Start Data for this task

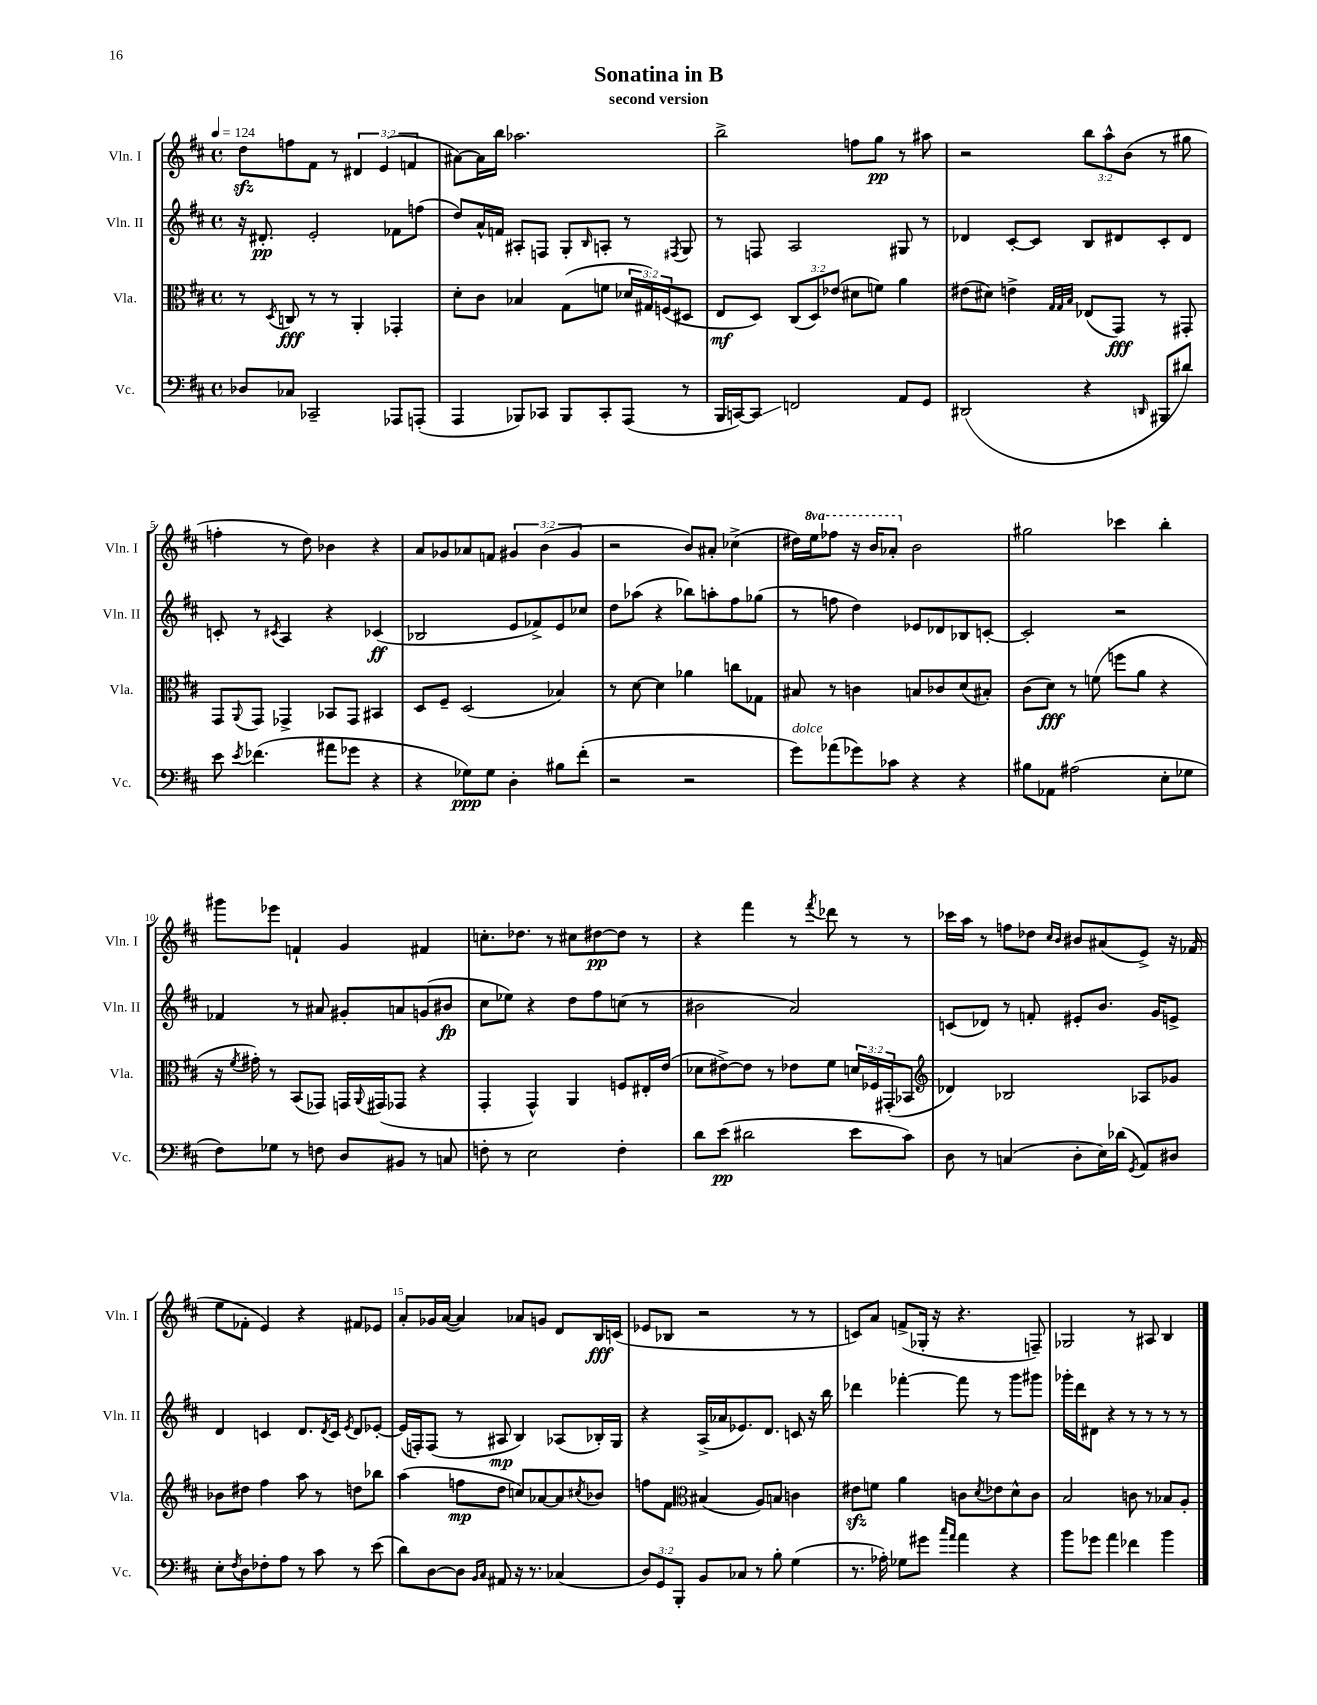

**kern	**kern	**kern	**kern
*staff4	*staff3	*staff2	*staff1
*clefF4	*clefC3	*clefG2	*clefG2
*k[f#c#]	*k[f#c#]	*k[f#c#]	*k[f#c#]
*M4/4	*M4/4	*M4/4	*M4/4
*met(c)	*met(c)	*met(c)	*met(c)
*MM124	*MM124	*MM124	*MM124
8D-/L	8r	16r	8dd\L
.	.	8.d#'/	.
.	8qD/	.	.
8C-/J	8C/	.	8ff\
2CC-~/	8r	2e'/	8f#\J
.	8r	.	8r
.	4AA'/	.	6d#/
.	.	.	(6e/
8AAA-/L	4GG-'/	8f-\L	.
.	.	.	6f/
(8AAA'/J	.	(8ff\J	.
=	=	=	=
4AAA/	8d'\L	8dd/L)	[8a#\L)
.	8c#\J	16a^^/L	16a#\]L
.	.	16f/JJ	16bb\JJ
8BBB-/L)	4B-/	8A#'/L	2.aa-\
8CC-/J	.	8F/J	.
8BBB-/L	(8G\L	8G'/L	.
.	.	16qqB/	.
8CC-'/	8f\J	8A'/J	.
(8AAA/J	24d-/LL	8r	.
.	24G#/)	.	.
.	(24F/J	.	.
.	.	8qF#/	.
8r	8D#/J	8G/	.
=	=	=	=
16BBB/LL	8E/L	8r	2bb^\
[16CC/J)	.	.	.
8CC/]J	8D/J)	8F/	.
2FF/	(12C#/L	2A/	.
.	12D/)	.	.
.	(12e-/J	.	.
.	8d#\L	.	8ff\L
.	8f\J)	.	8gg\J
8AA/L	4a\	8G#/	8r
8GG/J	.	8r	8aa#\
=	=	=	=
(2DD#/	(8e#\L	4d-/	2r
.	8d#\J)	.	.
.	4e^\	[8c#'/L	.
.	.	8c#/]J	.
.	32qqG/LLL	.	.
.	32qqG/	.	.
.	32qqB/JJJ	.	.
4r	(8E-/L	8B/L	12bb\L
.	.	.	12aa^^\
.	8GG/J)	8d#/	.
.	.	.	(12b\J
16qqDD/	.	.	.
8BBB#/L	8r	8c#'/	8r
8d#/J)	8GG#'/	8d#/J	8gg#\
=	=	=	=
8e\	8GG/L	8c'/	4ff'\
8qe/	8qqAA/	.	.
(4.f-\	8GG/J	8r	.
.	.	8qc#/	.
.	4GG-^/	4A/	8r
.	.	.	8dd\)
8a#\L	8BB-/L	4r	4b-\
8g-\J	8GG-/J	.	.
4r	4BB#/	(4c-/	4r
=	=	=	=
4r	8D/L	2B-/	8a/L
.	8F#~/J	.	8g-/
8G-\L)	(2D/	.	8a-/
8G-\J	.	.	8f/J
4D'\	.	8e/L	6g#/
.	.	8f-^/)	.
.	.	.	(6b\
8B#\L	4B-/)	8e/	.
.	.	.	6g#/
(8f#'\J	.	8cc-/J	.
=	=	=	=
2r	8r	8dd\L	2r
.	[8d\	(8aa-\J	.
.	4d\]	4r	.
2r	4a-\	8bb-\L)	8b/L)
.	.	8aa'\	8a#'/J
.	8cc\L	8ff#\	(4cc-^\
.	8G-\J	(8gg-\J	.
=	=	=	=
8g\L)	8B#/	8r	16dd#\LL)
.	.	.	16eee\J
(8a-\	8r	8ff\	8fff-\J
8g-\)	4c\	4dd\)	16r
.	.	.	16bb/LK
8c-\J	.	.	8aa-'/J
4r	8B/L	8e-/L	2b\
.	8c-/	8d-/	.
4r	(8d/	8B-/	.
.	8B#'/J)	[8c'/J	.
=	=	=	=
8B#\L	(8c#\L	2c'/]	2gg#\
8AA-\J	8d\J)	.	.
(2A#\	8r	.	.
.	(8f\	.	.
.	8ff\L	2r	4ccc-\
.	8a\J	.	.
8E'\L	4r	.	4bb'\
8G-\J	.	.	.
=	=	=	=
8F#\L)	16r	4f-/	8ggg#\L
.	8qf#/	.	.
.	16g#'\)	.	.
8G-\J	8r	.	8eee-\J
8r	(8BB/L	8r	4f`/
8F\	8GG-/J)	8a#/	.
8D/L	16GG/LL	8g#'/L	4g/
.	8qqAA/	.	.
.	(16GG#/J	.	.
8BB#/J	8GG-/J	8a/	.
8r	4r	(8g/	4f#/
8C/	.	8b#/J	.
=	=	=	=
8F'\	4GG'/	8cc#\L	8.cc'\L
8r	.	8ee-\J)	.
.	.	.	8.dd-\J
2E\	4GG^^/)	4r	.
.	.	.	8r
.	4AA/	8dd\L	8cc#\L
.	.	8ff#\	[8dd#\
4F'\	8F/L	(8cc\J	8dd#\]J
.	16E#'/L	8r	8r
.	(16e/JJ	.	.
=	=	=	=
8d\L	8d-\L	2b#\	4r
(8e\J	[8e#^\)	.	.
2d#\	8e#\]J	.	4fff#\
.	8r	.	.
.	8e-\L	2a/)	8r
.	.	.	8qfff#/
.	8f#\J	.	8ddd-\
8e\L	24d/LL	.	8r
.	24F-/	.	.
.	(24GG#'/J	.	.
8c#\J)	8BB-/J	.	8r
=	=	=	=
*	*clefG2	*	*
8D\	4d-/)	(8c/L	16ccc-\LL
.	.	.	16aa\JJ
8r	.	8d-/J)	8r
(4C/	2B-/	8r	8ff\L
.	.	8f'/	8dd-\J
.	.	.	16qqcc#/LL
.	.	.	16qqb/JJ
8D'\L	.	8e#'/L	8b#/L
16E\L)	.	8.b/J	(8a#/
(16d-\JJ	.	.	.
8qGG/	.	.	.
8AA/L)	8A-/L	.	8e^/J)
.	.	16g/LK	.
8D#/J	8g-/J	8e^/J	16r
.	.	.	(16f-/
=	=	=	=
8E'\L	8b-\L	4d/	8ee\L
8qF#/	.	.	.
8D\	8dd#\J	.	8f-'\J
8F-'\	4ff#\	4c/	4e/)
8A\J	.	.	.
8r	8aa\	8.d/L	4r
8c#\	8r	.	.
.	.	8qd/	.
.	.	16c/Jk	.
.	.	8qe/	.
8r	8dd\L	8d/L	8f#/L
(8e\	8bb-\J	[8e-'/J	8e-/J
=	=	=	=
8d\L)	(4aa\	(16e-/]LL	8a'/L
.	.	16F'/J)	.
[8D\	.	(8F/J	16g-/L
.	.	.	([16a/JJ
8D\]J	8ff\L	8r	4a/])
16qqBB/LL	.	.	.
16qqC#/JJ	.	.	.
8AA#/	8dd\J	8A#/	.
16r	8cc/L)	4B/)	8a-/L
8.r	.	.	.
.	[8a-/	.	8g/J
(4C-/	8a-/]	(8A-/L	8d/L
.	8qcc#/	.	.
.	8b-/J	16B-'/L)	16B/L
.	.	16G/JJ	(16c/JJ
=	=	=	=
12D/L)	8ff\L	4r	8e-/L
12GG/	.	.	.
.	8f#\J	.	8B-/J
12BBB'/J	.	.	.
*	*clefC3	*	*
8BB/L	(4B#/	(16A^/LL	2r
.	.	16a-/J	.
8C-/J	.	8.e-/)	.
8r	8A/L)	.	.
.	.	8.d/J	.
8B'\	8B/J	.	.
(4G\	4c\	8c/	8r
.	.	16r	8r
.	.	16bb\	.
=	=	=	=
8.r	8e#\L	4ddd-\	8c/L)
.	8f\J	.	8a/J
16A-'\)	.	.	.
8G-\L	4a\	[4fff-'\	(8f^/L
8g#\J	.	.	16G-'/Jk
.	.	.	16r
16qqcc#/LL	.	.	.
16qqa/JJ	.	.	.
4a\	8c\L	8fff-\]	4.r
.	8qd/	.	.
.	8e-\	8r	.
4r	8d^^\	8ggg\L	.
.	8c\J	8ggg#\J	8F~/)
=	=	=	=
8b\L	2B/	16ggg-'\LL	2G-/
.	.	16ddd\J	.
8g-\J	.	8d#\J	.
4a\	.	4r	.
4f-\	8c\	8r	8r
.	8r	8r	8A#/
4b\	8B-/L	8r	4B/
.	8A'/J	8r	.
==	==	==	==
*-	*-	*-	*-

End Data for this task
Start Data for this task

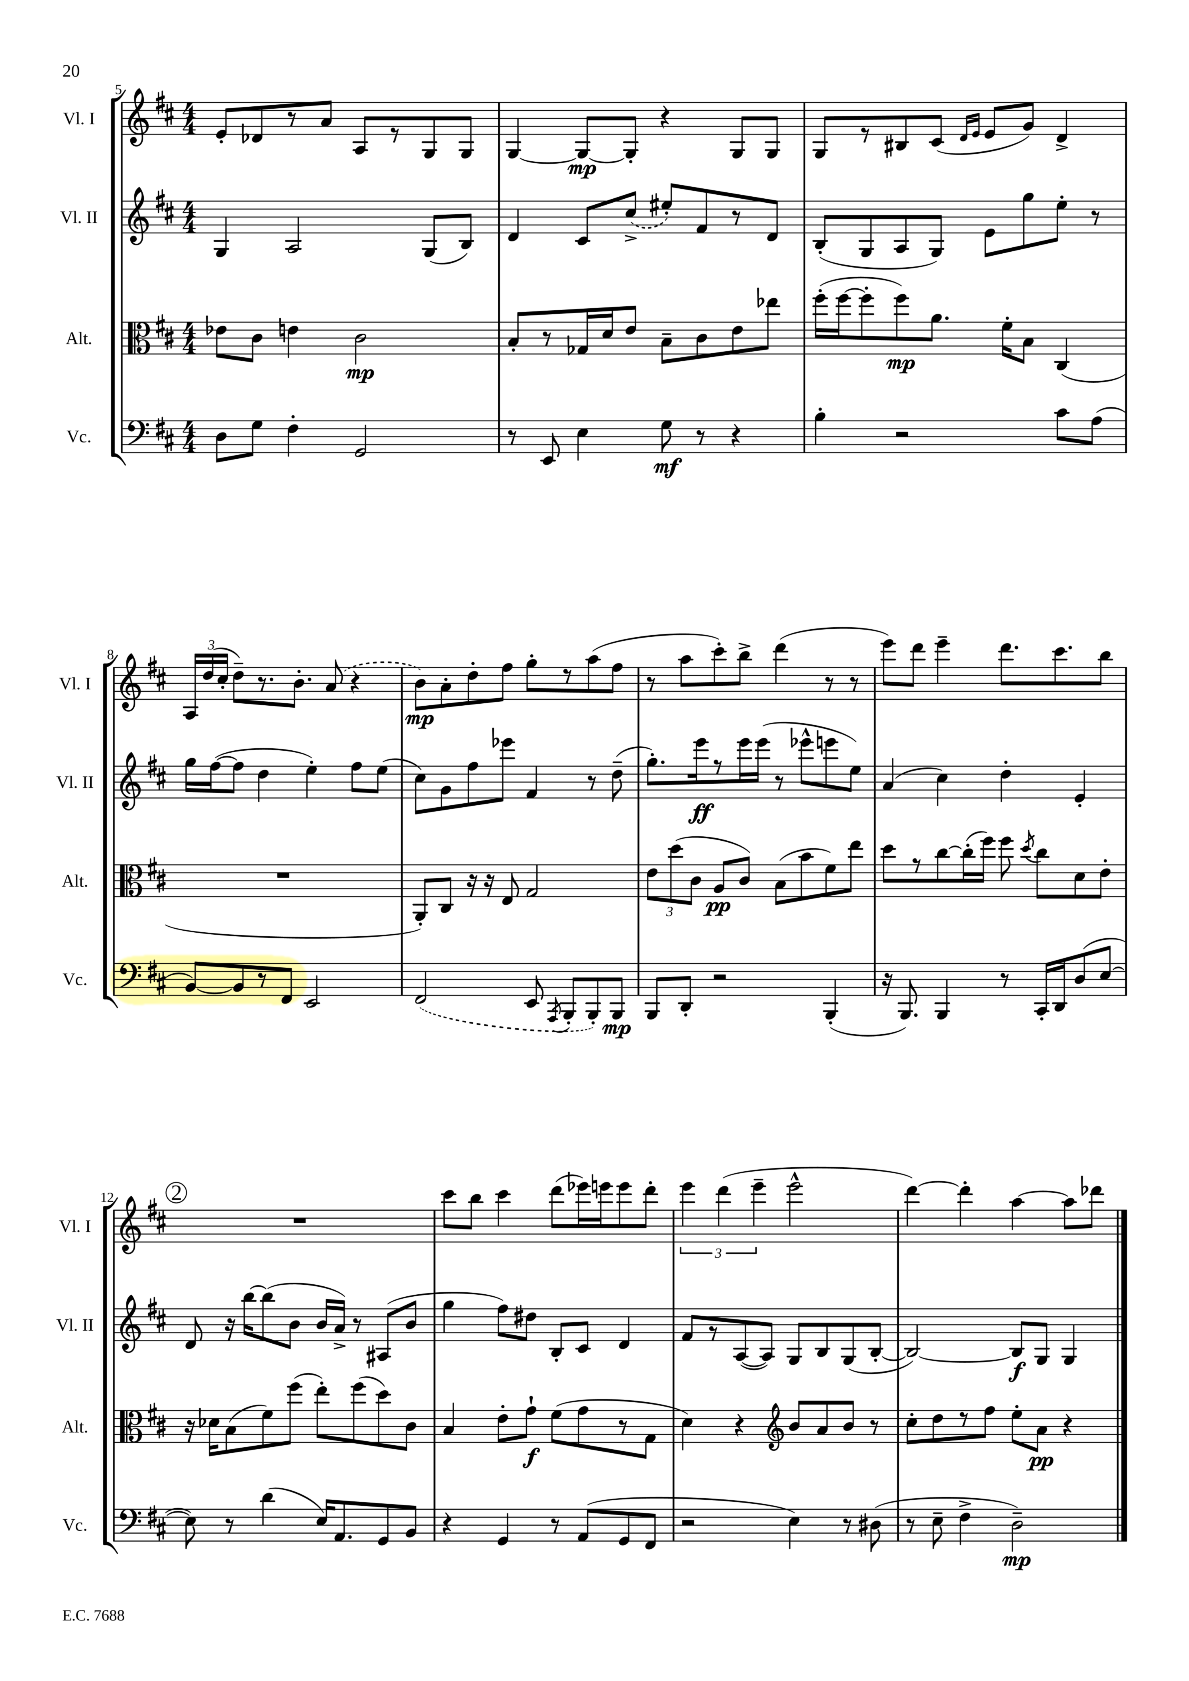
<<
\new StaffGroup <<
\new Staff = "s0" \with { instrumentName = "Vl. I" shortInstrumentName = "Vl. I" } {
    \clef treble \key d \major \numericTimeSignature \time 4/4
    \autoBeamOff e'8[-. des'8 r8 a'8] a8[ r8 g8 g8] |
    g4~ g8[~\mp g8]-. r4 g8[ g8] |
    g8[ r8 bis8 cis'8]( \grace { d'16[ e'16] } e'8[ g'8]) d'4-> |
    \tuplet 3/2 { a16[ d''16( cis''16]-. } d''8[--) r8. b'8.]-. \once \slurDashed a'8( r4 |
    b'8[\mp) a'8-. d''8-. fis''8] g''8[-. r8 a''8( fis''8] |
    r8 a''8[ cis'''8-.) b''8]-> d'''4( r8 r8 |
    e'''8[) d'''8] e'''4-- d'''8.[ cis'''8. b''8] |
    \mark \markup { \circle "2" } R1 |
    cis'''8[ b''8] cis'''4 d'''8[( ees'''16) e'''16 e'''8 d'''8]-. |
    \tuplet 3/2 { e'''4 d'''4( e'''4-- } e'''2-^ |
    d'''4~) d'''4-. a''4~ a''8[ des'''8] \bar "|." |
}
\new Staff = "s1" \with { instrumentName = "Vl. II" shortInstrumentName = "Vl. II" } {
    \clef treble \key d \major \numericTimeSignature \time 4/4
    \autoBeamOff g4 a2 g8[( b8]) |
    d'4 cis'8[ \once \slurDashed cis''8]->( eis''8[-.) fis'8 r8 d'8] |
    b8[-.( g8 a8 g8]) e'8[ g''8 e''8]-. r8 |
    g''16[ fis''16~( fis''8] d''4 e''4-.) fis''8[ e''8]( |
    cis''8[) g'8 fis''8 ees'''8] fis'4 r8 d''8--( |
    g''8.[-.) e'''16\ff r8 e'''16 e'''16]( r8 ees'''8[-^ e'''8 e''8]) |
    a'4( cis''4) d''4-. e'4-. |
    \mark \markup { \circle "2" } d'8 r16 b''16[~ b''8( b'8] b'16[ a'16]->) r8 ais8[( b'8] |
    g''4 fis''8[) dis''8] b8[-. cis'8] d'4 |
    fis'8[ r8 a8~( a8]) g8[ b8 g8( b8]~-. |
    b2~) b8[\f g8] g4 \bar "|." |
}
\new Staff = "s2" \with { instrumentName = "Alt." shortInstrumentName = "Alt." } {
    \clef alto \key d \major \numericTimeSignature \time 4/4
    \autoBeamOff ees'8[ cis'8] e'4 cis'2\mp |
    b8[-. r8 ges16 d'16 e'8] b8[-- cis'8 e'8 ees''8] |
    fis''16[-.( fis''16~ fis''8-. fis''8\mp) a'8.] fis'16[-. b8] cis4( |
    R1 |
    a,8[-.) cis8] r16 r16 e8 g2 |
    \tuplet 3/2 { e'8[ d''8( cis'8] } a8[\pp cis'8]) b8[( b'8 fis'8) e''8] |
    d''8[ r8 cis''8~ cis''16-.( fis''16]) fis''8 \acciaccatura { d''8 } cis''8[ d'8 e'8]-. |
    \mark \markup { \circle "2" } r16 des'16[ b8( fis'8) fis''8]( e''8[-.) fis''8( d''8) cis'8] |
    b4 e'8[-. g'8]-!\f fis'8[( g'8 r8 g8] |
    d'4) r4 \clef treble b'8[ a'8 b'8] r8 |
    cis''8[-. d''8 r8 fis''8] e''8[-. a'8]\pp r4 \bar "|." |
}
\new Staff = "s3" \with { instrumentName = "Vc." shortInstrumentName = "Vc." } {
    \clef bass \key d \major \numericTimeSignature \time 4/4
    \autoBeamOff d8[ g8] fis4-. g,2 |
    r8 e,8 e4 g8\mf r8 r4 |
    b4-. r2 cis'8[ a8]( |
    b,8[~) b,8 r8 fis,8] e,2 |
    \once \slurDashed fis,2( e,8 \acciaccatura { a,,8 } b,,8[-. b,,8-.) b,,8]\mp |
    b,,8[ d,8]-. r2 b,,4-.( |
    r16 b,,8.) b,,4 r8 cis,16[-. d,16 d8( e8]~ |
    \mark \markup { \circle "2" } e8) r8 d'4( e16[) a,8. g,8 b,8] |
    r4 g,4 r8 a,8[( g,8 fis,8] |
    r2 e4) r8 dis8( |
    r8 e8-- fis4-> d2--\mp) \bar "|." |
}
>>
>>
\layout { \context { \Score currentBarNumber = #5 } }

End Data for this task

Identify every line in the items above that contains the string "tuplet", and copy each of those lines. Matches must have the same case.

**Answer to this exercise**
    \tuplet 3/2 { a16[ d''16( cis''16]-. } d''8[--) r8. b'8.]-. \once \slurDashed a'8( r4 |
    \tuplet 3/2 { e'''4 d'''4( e'''4-- } e'''2-^ |
    \tuplet 3/2 { e'8[ d''8( cis'8] } a8[\pp cis'8]) b8[( b'8 fis'8) e''8] |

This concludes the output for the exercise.